___ MATERIAL SUPPLIED ___
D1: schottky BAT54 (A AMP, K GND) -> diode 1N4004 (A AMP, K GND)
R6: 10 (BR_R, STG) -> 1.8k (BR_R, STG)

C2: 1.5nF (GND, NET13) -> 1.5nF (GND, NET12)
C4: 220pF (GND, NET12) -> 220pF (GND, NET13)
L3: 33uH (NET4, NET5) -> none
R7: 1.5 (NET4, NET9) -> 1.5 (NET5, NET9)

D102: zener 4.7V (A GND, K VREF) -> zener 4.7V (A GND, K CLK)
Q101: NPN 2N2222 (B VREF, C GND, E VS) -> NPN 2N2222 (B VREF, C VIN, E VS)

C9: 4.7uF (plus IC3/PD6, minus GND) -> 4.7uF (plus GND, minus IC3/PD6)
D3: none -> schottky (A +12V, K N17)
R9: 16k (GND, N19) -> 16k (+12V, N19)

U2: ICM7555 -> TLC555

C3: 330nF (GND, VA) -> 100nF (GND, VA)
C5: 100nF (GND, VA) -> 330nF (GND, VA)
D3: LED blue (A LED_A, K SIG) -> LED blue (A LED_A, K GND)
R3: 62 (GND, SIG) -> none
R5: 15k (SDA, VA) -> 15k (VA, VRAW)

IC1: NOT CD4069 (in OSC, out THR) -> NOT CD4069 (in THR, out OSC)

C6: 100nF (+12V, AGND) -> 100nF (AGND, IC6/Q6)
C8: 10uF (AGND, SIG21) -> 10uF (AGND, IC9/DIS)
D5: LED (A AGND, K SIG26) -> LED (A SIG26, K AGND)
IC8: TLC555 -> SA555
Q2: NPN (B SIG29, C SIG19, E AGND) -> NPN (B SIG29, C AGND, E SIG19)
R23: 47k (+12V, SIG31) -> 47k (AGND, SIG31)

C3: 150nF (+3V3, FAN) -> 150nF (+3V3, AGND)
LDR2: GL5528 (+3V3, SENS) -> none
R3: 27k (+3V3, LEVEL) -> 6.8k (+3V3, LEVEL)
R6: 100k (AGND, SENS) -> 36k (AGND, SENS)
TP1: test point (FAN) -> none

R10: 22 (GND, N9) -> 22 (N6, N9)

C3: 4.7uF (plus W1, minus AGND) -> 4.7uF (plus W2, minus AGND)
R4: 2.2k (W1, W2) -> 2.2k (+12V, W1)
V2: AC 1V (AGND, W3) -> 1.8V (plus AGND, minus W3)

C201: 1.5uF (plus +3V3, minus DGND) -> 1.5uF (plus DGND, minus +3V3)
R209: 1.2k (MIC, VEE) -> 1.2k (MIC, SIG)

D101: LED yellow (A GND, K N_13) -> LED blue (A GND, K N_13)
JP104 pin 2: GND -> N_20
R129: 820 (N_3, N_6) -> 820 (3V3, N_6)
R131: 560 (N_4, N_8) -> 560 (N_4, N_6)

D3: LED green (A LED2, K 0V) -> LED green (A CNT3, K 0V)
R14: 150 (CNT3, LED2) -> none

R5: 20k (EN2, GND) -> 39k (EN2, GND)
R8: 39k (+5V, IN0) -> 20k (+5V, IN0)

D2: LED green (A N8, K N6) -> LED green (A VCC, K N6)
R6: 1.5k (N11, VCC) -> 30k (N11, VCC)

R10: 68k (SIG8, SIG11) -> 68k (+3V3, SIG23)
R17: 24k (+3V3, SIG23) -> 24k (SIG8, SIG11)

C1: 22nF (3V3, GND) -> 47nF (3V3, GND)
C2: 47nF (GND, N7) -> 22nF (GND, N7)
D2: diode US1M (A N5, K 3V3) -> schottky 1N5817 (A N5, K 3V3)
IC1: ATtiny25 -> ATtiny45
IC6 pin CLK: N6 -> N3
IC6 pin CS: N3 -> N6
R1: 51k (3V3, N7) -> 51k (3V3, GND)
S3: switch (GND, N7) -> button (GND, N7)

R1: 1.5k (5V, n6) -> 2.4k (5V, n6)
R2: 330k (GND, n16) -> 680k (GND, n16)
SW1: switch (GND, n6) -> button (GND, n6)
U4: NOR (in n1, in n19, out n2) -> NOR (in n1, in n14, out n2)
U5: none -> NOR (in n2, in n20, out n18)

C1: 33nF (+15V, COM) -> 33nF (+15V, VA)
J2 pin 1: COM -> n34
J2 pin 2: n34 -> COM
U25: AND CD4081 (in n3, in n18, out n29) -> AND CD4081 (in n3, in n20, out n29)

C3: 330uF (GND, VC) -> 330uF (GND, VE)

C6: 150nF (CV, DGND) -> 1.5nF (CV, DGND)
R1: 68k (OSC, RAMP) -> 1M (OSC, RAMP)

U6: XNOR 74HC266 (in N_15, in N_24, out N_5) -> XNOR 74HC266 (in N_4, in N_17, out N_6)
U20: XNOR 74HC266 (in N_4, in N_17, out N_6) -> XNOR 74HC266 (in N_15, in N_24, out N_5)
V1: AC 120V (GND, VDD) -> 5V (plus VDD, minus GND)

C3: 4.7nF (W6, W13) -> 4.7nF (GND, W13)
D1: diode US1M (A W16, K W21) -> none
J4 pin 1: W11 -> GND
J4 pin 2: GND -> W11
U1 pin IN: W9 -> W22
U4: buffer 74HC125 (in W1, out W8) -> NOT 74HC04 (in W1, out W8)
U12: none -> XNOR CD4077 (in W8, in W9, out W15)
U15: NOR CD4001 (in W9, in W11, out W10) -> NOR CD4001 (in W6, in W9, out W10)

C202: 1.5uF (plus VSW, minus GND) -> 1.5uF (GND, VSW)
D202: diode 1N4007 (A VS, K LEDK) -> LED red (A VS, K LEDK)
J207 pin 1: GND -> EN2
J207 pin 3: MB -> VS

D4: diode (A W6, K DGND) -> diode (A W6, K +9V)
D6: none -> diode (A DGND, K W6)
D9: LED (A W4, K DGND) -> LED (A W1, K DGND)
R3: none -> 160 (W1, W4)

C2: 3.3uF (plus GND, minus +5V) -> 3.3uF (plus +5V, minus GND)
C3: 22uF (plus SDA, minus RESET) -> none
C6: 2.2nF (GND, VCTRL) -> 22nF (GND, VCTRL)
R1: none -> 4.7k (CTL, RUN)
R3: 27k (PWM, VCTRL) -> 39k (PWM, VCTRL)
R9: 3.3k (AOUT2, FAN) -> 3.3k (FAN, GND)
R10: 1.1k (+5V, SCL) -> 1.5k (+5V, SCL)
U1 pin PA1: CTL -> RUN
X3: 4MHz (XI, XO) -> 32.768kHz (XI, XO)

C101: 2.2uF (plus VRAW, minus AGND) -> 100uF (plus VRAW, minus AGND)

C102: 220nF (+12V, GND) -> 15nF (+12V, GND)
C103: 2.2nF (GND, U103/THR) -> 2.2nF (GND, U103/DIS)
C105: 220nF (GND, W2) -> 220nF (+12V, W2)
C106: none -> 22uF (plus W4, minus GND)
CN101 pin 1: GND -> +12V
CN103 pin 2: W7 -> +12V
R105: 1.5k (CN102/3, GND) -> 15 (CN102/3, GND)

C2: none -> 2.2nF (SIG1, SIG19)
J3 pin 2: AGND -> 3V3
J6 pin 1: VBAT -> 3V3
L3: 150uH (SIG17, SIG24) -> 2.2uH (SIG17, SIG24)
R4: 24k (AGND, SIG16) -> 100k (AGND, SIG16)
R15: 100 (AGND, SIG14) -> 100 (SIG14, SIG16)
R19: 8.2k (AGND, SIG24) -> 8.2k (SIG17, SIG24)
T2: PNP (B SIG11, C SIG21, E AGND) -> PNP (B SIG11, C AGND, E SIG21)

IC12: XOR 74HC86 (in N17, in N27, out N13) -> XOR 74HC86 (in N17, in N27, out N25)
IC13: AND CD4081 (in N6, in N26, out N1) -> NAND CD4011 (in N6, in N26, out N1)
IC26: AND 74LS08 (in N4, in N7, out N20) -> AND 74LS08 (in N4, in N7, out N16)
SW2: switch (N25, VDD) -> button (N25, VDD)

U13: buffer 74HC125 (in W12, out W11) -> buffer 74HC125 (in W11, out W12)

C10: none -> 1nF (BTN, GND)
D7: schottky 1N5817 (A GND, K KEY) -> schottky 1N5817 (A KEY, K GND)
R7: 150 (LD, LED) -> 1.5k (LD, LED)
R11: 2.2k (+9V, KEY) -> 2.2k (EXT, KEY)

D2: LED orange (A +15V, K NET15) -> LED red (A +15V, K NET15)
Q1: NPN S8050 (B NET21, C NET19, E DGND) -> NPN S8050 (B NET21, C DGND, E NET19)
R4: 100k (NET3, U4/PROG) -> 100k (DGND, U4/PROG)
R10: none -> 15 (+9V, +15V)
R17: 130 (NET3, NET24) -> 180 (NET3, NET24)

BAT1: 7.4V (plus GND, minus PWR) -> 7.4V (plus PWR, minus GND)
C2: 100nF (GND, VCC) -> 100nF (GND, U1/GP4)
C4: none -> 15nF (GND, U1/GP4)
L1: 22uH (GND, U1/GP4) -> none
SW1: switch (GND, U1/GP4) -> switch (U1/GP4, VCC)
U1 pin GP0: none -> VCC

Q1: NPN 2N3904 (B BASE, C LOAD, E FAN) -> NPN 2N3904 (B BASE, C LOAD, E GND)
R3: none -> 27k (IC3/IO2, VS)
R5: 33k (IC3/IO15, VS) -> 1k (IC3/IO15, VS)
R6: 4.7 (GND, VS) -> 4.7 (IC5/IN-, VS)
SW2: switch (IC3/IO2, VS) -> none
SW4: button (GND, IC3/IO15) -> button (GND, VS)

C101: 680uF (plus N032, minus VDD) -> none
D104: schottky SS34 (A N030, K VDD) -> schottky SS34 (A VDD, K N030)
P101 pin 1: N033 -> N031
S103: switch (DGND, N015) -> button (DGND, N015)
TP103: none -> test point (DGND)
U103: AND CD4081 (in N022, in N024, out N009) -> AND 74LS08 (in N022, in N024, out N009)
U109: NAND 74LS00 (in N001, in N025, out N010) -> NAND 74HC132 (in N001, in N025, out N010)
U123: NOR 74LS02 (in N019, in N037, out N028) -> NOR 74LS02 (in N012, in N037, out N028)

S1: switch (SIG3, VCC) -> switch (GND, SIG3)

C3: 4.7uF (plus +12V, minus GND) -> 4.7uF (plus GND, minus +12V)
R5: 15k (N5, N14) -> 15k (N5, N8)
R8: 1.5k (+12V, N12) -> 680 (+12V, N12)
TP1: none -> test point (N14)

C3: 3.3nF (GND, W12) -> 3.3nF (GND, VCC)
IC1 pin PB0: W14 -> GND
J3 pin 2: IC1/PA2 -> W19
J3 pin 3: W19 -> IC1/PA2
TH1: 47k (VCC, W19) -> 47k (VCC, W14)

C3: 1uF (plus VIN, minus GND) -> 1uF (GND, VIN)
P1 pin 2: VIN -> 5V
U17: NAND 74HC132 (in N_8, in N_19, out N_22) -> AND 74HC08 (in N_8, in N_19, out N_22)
___
### [INSTRUCTIONS FOR THE TASK]
Lines wanted from the listing above: the line with "IC6 pin CS: N3 -> N6" up to and including the line with "J2 pin 2: n34 -> COM". Please write them out exactly, adding nothing else.

### [EXERCISE RESPONSE]
IC6 pin CS: N3 -> N6
R1: 51k (3V3, N7) -> 51k (3V3, GND)
S3: switch (GND, N7) -> button (GND, N7)

R1: 1.5k (5V, n6) -> 2.4k (5V, n6)
R2: 330k (GND, n16) -> 680k (GND, n16)
SW1: switch (GND, n6) -> button (GND, n6)
U4: NOR (in n1, in n19, out n2) -> NOR (in n1, in n14, out n2)
U5: none -> NOR (in n2, in n20, out n18)

C1: 33nF (+15V, COM) -> 33nF (+15V, VA)
J2 pin 1: COM -> n34
J2 pin 2: n34 -> COM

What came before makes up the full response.